START RECORDS FOR PROCESSING
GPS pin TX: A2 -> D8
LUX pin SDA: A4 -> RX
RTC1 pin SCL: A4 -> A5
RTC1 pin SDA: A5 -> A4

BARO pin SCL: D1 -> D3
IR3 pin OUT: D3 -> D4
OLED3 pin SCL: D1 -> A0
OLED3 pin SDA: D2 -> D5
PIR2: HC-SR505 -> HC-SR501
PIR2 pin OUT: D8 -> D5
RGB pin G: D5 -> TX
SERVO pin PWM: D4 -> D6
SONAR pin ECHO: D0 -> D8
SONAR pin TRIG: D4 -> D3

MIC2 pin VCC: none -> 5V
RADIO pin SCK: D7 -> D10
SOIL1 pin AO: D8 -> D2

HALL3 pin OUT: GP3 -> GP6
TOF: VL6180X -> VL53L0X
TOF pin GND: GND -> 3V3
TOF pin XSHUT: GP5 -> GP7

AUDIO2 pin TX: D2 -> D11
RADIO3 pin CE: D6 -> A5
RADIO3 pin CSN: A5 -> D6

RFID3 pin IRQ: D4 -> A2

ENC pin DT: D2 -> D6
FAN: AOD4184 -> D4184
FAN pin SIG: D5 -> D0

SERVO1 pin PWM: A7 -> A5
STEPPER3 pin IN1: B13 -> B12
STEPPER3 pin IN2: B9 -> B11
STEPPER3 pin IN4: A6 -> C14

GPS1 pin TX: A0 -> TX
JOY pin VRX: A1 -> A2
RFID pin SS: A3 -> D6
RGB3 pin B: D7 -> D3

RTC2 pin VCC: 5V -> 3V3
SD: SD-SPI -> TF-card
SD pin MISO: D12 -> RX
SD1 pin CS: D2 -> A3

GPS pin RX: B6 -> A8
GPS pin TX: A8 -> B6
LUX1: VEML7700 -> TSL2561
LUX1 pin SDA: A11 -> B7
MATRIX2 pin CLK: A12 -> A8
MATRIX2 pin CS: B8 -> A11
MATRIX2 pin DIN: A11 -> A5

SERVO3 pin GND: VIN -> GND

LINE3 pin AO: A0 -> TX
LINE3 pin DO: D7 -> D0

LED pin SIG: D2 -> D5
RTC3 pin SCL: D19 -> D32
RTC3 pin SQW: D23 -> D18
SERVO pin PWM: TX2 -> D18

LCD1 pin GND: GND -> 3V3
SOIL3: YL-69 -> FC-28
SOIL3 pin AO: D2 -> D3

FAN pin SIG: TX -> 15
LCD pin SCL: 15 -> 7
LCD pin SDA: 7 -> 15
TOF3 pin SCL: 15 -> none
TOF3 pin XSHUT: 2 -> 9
END RECORDS FOR PROCESSING
» WORK INSTRUCTION
Repeat all the entries word for word.

» SOLUTION FOR THIS EXERCISE
GPS pin TX: A2 -> D8
LUX pin SDA: A4 -> RX
RTC1 pin SCL: A4 -> A5
RTC1 pin SDA: A5 -> A4

BARO pin SCL: D1 -> D3
IR3 pin OUT: D3 -> D4
OLED3 pin SCL: D1 -> A0
OLED3 pin SDA: D2 -> D5
PIR2: HC-SR505 -> HC-SR501
PIR2 pin OUT: D8 -> D5
RGB pin G: D5 -> TX
SERVO pin PWM: D4 -> D6
SONAR pin ECHO: D0 -> D8
SONAR pin TRIG: D4 -> D3

MIC2 pin VCC: none -> 5V
RADIO pin SCK: D7 -> D10
SOIL1 pin AO: D8 -> D2

HALL3 pin OUT: GP3 -> GP6
TOF: VL6180X -> VL53L0X
TOF pin GND: GND -> 3V3
TOF pin XSHUT: GP5 -> GP7

AUDIO2 pin TX: D2 -> D11
RADIO3 pin CE: D6 -> A5
RADIO3 pin CSN: A5 -> D6

RFID3 pin IRQ: D4 -> A2

ENC pin DT: D2 -> D6
FAN: AOD4184 -> D4184
FAN pin SIG: D5 -> D0

SERVO1 pin PWM: A7 -> A5
STEPPER3 pin IN1: B13 -> B12
STEPPER3 pin IN2: B9 -> B11
STEPPER3 pin IN4: A6 -> C14

GPS1 pin TX: A0 -> TX
JOY pin VRX: A1 -> A2
RFID pin SS: A3 -> D6
RGB3 pin B: D7 -> D3

RTC2 pin VCC: 5V -> 3V3
SD: SD-SPI -> TF-card
SD pin MISO: D12 -> RX
SD1 pin CS: D2 -> A3

GPS pin RX: B6 -> A8
GPS pin TX: A8 -> B6
LUX1: VEML7700 -> TSL2561
LUX1 pin SDA: A11 -> B7
MATRIX2 pin CLK: A12 -> A8
MATRIX2 pin CS: B8 -> A11
MATRIX2 pin DIN: A11 -> A5

SERVO3 pin GND: VIN -> GND

LINE3 pin AO: A0 -> TX
LINE3 pin DO: D7 -> D0

LED pin SIG: D2 -> D5
RTC3 pin SCL: D19 -> D32
RTC3 pin SQW: D23 -> D18
SERVO pin PWM: TX2 -> D18

LCD1 pin GND: GND -> 3V3
SOIL3: YL-69 -> FC-28
SOIL3 pin AO: D2 -> D3

FAN pin SIG: TX -> 15
LCD pin SCL: 15 -> 7
LCD pin SDA: 7 -> 15
TOF3 pin SCL: 15 -> none
TOF3 pin XSHUT: 2 -> 9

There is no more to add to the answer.